» **Exercise aim**
Extract every line in the rows below that contains the string "kern". Case counts.

[Dataset items]
++++++++

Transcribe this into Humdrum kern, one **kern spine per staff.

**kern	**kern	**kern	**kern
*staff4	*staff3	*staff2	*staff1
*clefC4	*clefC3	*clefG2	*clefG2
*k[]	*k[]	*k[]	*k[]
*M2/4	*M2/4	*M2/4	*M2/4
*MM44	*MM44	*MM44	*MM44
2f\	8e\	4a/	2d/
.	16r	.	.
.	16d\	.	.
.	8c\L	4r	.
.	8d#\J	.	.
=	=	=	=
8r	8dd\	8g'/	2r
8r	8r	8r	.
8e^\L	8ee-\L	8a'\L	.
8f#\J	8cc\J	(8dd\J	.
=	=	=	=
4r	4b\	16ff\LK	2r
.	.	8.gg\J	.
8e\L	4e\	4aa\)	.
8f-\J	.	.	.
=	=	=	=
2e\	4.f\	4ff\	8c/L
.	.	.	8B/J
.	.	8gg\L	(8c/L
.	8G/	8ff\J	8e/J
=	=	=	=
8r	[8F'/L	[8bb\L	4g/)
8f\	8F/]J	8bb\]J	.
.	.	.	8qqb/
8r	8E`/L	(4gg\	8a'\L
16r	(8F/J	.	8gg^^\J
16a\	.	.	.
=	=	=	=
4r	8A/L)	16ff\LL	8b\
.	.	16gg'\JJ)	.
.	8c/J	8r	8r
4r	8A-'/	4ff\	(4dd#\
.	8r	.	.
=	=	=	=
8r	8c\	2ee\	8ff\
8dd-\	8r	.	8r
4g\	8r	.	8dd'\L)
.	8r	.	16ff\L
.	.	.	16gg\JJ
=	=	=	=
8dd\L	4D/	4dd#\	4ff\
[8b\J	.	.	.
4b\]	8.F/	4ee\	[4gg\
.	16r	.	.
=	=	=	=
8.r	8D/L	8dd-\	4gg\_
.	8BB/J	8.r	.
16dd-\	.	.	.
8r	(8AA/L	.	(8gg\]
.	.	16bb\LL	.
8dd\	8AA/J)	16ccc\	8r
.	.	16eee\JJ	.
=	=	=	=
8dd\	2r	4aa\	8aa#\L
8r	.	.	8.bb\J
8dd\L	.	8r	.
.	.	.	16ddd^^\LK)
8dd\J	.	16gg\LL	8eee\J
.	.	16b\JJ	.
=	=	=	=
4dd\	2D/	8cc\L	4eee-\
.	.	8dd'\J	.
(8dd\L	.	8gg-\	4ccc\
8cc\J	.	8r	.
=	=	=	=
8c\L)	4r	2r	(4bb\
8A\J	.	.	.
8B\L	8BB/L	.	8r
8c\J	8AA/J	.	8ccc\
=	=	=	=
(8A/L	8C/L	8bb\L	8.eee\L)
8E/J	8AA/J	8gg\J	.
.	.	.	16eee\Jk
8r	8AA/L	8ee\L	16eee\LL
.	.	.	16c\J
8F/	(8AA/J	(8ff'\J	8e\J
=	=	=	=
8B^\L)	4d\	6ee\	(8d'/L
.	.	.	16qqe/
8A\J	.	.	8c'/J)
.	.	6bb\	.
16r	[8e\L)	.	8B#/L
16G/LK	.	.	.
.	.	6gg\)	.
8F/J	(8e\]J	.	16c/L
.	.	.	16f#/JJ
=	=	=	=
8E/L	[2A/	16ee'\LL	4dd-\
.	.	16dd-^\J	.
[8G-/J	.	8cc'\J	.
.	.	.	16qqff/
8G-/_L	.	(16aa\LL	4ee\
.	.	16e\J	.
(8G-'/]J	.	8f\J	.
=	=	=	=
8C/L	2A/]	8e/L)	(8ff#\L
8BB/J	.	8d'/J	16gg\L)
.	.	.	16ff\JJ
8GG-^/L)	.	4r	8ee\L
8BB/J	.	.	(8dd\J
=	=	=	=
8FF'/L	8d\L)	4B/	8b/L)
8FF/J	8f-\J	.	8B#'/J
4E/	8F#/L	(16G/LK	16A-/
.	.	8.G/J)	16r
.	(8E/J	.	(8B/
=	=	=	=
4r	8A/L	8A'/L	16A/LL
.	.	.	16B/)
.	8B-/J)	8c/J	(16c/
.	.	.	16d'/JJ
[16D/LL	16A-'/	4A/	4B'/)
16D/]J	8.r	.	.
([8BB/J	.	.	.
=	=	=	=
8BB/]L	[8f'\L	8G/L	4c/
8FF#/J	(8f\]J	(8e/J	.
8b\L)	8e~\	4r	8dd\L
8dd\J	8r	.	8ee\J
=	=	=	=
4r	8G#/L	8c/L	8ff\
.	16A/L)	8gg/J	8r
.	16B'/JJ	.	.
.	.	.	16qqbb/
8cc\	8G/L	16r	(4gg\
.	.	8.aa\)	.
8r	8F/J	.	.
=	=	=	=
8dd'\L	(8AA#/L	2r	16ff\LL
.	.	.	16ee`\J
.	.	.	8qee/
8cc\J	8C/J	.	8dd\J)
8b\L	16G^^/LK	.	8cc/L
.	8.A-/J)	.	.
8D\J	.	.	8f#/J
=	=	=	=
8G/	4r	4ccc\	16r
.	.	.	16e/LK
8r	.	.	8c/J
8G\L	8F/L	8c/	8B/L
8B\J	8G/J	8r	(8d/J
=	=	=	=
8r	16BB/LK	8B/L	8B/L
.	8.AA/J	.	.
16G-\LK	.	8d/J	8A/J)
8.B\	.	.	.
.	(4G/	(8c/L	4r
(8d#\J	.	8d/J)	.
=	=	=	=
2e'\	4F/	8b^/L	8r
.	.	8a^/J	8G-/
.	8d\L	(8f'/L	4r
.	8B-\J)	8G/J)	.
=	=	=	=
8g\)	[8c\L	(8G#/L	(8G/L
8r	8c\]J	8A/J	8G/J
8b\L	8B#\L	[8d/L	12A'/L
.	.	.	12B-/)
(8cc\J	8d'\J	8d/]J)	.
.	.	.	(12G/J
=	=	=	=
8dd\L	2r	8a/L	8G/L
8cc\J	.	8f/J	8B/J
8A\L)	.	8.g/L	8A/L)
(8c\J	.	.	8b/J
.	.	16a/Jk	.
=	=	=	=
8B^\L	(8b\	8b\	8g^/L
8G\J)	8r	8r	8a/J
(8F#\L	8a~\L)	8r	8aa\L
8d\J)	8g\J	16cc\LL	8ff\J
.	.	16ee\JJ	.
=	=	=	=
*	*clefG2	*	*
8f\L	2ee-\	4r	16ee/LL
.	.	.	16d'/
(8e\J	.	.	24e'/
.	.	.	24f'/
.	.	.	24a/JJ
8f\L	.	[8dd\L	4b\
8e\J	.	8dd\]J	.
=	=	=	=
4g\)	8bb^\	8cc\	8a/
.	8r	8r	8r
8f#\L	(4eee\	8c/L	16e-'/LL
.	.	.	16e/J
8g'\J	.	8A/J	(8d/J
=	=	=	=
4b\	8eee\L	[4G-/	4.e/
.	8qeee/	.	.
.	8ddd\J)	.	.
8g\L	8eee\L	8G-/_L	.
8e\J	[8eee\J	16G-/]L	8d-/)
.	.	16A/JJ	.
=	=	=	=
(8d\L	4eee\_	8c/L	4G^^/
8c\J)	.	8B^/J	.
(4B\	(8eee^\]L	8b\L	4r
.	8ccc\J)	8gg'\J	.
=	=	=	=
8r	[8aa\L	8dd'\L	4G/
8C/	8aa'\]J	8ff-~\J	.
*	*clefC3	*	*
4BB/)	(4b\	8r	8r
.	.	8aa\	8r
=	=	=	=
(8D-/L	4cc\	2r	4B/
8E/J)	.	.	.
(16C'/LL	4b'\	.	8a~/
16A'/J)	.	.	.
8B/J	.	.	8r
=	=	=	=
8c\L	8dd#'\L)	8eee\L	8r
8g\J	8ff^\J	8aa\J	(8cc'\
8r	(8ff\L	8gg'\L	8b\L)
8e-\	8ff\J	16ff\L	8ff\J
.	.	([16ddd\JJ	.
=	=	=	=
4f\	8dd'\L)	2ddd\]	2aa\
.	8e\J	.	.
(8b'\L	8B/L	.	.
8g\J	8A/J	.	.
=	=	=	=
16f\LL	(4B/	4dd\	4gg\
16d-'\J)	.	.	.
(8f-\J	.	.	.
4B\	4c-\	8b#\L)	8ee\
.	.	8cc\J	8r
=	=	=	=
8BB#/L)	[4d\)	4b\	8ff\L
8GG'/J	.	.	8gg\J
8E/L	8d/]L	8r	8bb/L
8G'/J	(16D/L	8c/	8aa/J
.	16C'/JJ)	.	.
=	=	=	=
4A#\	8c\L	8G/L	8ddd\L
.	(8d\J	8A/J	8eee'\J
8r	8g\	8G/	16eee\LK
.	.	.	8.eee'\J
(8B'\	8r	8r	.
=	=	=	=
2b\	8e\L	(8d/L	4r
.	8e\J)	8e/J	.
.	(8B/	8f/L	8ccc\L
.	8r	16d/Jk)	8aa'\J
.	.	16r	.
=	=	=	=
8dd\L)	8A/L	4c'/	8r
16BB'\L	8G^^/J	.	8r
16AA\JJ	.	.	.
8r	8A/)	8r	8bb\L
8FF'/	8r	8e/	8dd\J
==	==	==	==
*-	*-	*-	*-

++++++++

» **Answer to this problem**
Transcribe this into Humdrum kern, one **kern spine per staff.
**kern	**kern	**kern	**kern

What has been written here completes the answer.